(Object change descriptions)
Content starts

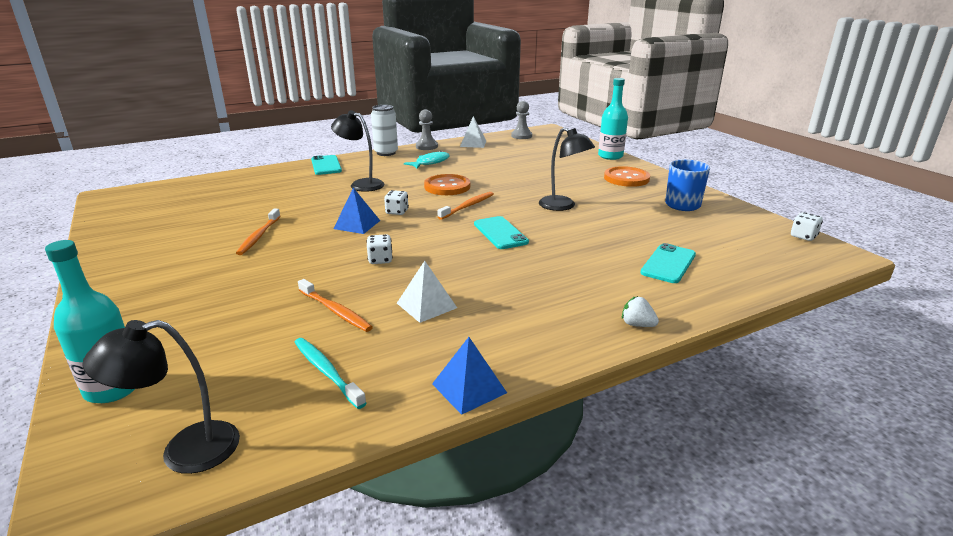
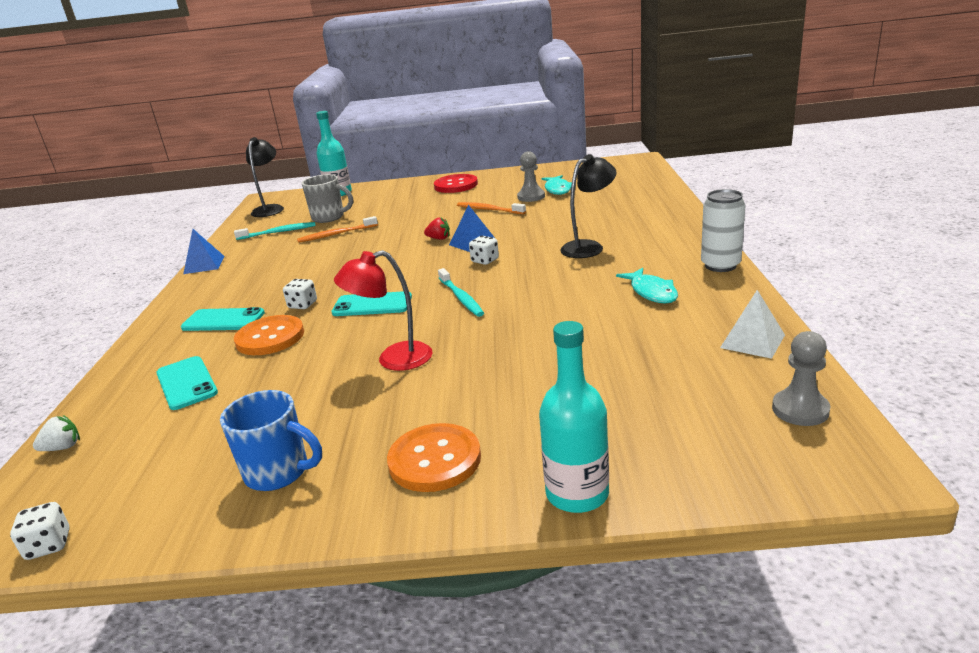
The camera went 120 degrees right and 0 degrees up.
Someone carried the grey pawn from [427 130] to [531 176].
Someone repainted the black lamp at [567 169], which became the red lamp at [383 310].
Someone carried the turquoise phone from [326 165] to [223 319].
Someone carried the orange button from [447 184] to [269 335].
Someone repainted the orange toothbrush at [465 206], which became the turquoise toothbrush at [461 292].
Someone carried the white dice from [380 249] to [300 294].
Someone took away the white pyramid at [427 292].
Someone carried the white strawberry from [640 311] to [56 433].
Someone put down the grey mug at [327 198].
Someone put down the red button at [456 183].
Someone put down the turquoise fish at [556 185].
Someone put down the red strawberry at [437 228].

Content ends

**YOUR TASK:** Transcribe exactly, please, the lines between the start of the records above and the line holding "Someone carried the orange", counting both of those lines and omitting pictures.

**TASK SOLUTION:**
The camera went 120 degrees right and 0 degrees up.
Someone carried the grey pawn from [427 130] to [531 176].
Someone repainted the black lamp at [567 169], which became the red lamp at [383 310].
Someone carried the turquoise phone from [326 165] to [223 319].
Someone carried the orange button from [447 184] to [269 335].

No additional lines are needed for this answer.